(MATERIAL FOR THIS TASK begins)
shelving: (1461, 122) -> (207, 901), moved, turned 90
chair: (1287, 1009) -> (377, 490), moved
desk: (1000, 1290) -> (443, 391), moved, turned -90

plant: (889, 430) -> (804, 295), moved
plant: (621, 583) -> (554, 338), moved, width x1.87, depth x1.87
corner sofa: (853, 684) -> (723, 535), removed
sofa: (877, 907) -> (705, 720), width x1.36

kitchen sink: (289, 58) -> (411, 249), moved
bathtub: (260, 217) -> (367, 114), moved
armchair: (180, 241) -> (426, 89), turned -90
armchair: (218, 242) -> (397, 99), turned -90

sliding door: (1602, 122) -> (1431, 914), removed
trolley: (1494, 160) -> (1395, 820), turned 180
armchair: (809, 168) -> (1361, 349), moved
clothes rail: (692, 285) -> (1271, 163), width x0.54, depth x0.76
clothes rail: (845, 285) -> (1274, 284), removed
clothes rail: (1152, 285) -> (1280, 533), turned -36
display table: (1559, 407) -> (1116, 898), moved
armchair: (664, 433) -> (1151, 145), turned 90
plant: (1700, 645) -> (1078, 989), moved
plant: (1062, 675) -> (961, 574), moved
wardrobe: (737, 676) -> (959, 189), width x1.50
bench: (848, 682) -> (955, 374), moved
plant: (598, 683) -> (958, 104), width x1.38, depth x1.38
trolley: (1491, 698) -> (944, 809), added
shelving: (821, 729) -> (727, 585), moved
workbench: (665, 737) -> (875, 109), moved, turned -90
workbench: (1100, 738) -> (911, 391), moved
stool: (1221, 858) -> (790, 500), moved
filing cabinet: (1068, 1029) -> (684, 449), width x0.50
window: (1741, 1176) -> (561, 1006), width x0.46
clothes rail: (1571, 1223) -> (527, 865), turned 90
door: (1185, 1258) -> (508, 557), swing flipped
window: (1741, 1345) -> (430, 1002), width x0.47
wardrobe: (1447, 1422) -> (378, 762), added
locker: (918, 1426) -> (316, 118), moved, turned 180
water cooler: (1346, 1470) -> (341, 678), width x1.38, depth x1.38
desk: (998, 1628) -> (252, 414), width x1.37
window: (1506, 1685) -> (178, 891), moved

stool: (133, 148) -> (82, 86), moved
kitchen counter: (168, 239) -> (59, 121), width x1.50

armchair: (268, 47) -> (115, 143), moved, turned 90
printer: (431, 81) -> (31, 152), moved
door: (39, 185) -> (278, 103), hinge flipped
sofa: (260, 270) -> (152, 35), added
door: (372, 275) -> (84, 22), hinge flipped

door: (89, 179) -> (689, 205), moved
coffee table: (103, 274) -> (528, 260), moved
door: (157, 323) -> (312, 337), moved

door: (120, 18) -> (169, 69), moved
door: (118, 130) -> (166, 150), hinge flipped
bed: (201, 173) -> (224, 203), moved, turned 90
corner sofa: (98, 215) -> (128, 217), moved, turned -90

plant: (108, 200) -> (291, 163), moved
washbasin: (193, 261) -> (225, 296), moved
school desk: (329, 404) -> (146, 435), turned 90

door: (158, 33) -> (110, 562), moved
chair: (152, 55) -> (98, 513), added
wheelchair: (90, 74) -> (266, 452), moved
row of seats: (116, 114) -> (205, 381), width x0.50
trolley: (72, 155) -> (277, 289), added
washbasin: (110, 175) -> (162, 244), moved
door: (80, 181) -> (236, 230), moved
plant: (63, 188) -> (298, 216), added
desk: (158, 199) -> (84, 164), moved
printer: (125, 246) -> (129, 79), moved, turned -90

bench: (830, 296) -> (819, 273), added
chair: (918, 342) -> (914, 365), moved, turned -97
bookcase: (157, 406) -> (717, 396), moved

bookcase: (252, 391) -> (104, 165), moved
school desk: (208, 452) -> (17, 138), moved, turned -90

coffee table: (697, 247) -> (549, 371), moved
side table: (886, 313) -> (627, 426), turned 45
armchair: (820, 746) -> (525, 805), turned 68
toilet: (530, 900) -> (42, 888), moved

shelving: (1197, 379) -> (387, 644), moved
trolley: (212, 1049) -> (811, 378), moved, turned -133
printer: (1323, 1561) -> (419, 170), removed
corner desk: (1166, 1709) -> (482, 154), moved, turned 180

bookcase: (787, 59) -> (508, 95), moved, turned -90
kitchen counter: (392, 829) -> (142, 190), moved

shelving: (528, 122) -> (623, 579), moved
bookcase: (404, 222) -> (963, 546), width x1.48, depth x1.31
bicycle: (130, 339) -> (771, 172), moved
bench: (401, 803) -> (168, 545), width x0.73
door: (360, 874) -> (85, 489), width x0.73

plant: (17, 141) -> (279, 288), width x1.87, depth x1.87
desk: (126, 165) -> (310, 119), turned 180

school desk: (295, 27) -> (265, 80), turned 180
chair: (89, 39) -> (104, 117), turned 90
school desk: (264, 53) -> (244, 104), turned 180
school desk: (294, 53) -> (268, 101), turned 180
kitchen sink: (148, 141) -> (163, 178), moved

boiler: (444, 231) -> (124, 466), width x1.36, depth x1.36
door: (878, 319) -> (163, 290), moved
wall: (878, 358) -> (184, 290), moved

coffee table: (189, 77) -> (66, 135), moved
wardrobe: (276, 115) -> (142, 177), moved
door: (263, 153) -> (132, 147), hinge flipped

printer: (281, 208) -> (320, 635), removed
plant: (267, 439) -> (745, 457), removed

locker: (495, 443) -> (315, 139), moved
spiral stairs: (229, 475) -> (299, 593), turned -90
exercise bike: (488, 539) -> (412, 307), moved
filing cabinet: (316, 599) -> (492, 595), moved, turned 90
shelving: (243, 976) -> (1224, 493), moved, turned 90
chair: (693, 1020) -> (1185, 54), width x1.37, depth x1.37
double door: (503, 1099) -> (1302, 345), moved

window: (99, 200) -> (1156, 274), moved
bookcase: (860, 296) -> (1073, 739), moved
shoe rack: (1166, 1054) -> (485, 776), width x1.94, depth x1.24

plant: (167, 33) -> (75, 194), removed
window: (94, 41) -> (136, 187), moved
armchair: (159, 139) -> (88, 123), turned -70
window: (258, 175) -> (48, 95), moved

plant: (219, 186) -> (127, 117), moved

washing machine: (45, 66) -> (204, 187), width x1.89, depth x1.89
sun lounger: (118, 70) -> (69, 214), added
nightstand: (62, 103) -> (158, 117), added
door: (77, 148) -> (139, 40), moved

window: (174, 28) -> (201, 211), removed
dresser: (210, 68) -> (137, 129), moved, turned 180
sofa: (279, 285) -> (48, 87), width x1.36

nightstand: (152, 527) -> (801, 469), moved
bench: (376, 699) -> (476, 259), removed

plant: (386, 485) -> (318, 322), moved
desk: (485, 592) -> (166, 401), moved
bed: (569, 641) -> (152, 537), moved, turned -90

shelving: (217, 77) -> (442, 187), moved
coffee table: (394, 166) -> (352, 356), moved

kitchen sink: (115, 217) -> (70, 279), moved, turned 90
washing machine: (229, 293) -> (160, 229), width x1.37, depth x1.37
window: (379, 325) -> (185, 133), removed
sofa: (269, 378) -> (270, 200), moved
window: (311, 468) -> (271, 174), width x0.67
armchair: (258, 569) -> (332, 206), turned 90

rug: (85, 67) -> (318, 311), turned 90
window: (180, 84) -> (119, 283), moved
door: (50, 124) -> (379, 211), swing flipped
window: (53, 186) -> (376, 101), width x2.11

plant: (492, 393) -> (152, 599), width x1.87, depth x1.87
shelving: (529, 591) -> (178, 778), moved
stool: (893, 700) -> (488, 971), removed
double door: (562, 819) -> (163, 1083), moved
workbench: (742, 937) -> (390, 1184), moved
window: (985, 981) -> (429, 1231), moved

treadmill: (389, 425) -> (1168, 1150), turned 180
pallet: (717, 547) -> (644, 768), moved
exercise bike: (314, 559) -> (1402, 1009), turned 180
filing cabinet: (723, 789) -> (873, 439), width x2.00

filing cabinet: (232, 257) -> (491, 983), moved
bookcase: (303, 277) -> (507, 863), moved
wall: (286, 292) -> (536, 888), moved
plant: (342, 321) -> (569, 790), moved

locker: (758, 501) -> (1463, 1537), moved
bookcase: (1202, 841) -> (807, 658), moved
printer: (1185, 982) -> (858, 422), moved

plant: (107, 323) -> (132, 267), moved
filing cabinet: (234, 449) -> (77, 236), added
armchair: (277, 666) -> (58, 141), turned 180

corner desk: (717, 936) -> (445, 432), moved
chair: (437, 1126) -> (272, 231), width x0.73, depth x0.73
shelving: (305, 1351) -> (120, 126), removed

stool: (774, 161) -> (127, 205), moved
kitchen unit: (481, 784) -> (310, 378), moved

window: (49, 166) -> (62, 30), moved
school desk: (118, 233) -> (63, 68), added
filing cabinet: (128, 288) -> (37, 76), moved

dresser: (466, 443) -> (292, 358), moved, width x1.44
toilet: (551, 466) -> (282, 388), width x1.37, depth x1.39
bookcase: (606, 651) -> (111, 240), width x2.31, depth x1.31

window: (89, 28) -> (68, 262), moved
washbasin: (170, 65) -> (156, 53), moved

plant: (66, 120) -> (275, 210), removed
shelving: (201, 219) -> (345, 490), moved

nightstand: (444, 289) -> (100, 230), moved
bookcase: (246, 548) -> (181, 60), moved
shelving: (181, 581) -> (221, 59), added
(MATERIAL FOR THIS TASK ends)
PROBLEM DETAILS :: Taking the entries above, restate exactly those lines that fall between the line with "trolley: (72, 155) -> (277, 289), added" and the line with "bench: (830, 296) -> (819, 273), added", keeping both of those lines too.

ANSWER TO THE PROBLEM ::
trolley: (72, 155) -> (277, 289), added
washbasin: (110, 175) -> (162, 244), moved
door: (80, 181) -> (236, 230), moved
plant: (63, 188) -> (298, 216), added
desk: (158, 199) -> (84, 164), moved
printer: (125, 246) -> (129, 79), moved, turned -90

bench: (830, 296) -> (819, 273), added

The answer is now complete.